→ **GOAL OF THE EXERCISE**: Repeat all of the data word for word so that only the pictures are missing from the copy.

──────── INFORMATION SHOWN

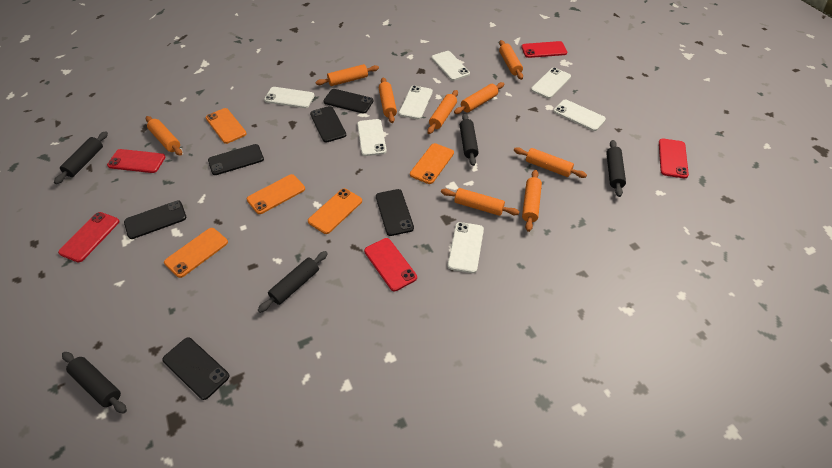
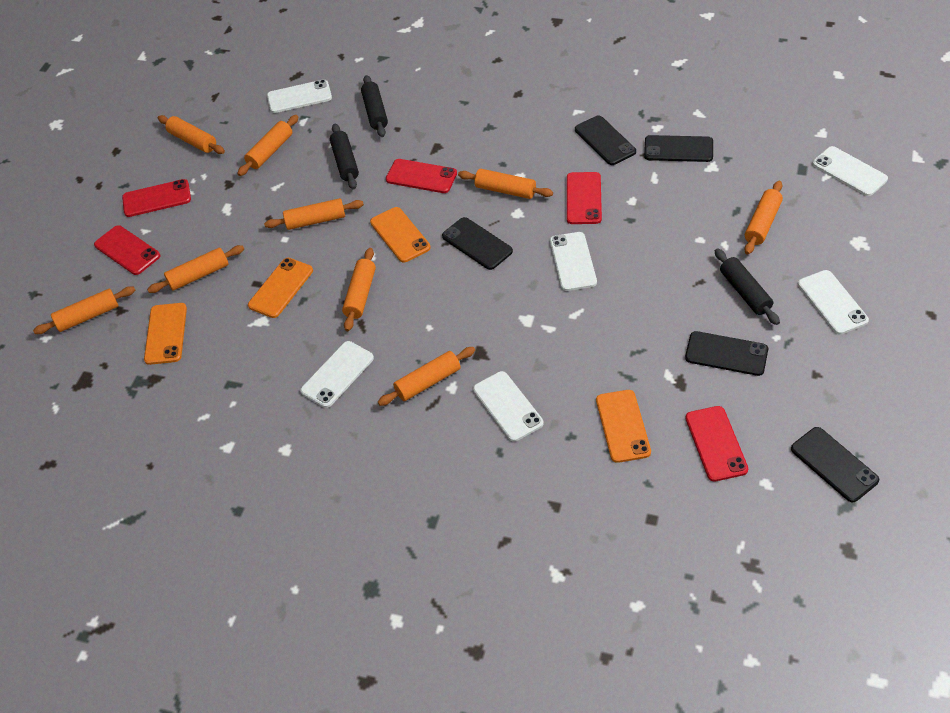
black phone: 6 -> 5
black rolling pin: 5 -> 3
orange phone: 5 -> 4
white phone: 7 -> 6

────────────────

→ **COMPLETED EXERCISE**:
black phone: 6 -> 5
black rolling pin: 5 -> 3
orange phone: 5 -> 4
white phone: 7 -> 6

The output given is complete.